-- WORK REQUIRED --
Please retype the listing exactly as it appears, skipping each picture.

-- SUPPLIED DATA --

========================================

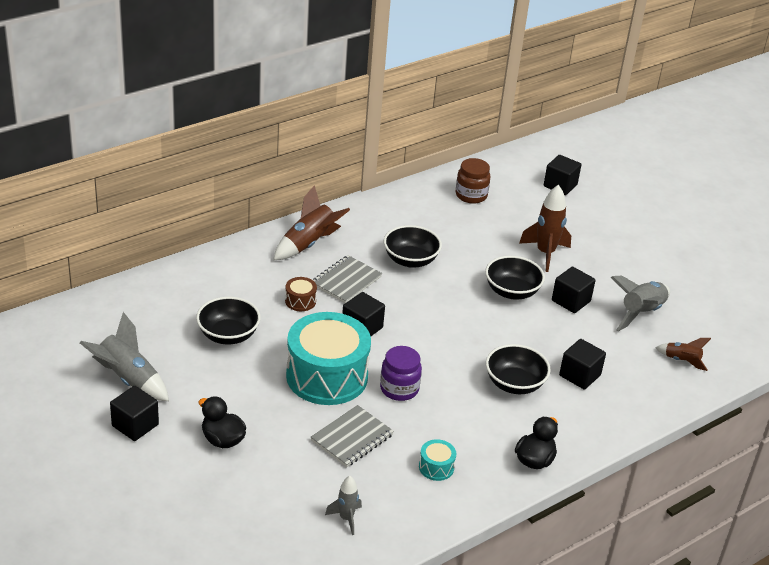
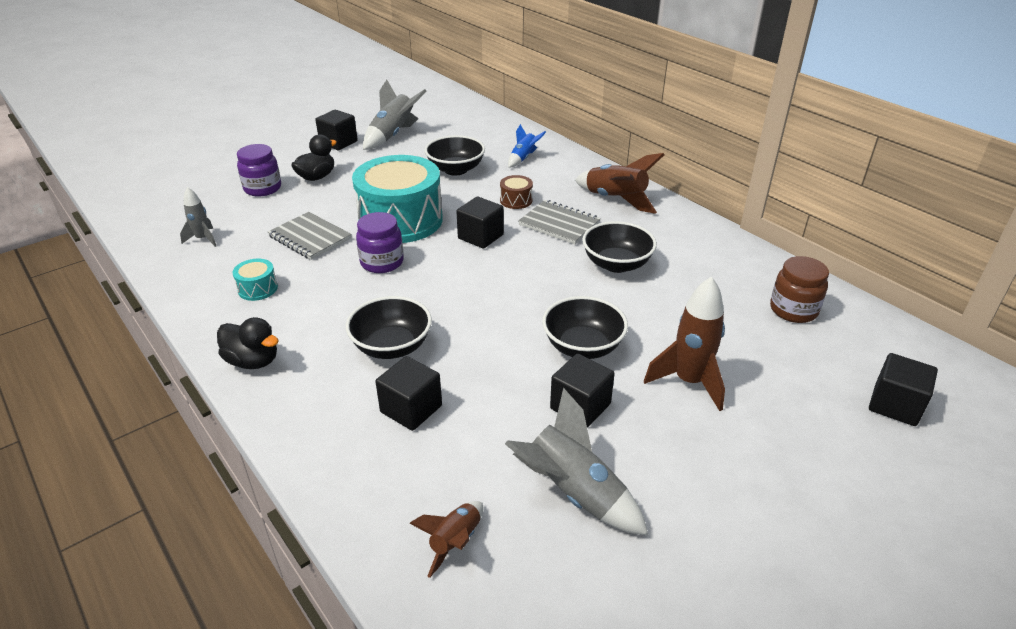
camera: 90 degrees right, 0 degrees up
(213, 287) = (523, 158): none -> blue rocket
(241, 483) = (263, 188): none -> purple jar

========================================

-- TASK SOLUTION --
camera: 90 degrees right, 0 degrees up
(213, 287) = (523, 158): none -> blue rocket
(241, 483) = (263, 188): none -> purple jar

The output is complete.